(Coordinate-based object records)
■ ■ ■ ■ ■ ■ ■

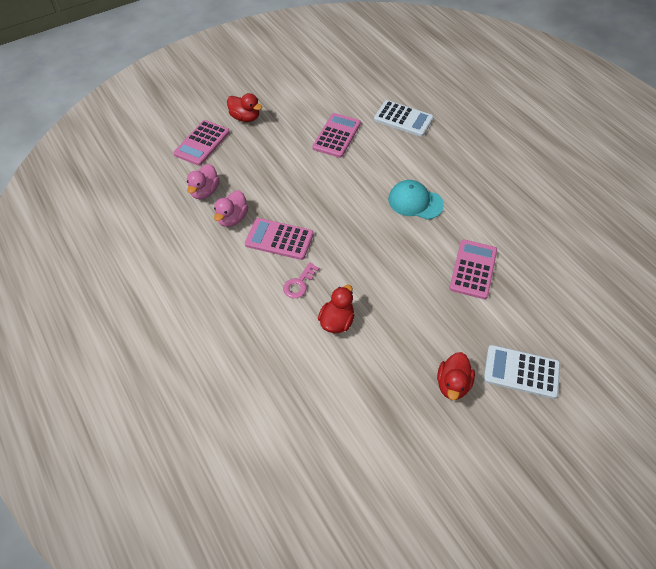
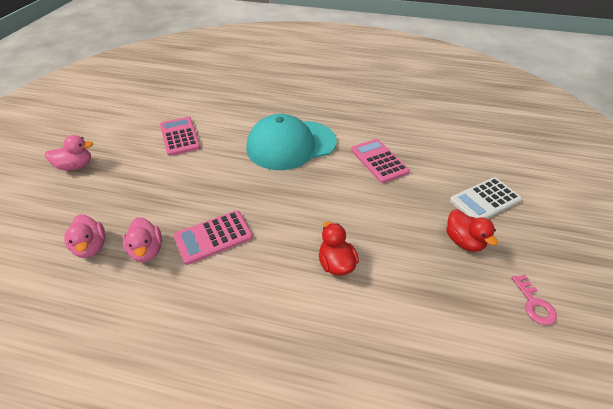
camera: 45 degrees left, 10 degrees down
(202, 143) = (46, 209): pink calculator -> none
(245, 117) = (76, 166): red duck -> pink duck
(299, 284) = (271, 259): pink key -> pink key (534, 304)
(403, 119) = (221, 101): white calculator -> none
(415, 202) = (291, 145): turquoise cap -> turquoise cap, size x1.76

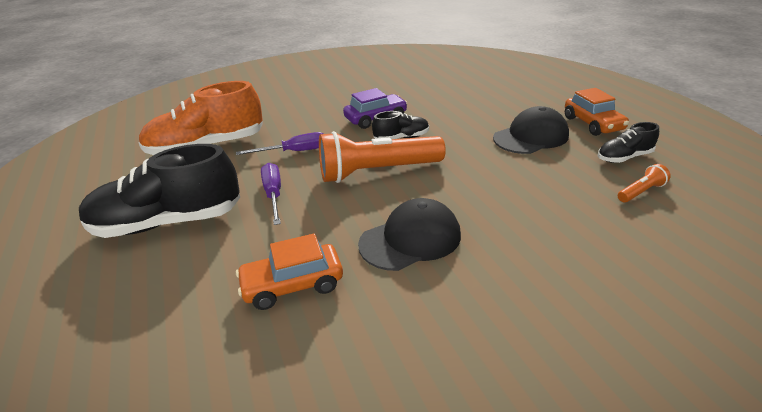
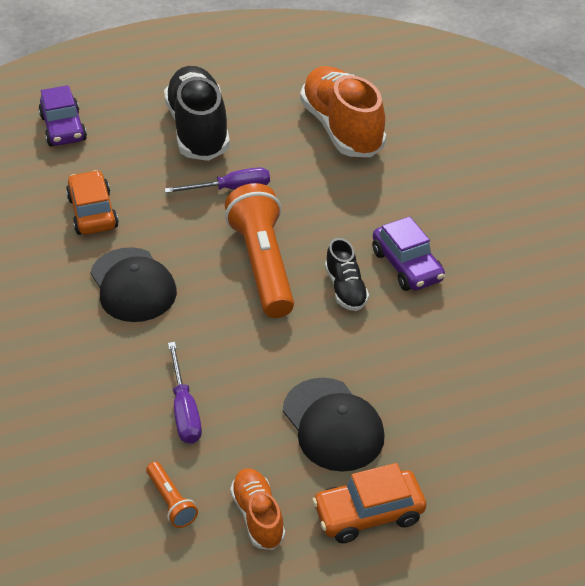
camera: 90 degrees right, 10 degrees up
(99, 343) = (63, 128): none -> purple car
(294, 152) = (320, 196): purple screwdriver -> purple screwdriver (184, 409)
(624, 157) = (258, 516): black shoe -> orange shoe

■ ■ ■ ■ ■ ■ ■

- [What to work on] From the line that holds "(245, 117) = (76, 166): red duck -> pink duck" to the last line of the data, return those lines exactly and nothing else; both ends count, and pictures stay out.

- [Answer to this exercise]
(245, 117) = (76, 166): red duck -> pink duck
(299, 284) = (271, 259): pink key -> pink key (534, 304)
(403, 119) = (221, 101): white calculator -> none
(415, 202) = (291, 145): turquoise cap -> turquoise cap, size x1.76

camera: 90 degrees right, 10 degrees up
(99, 343) = (63, 128): none -> purple car
(294, 152) = (320, 196): purple screwdriver -> purple screwdriver (184, 409)
(624, 157) = (258, 516): black shoe -> orange shoe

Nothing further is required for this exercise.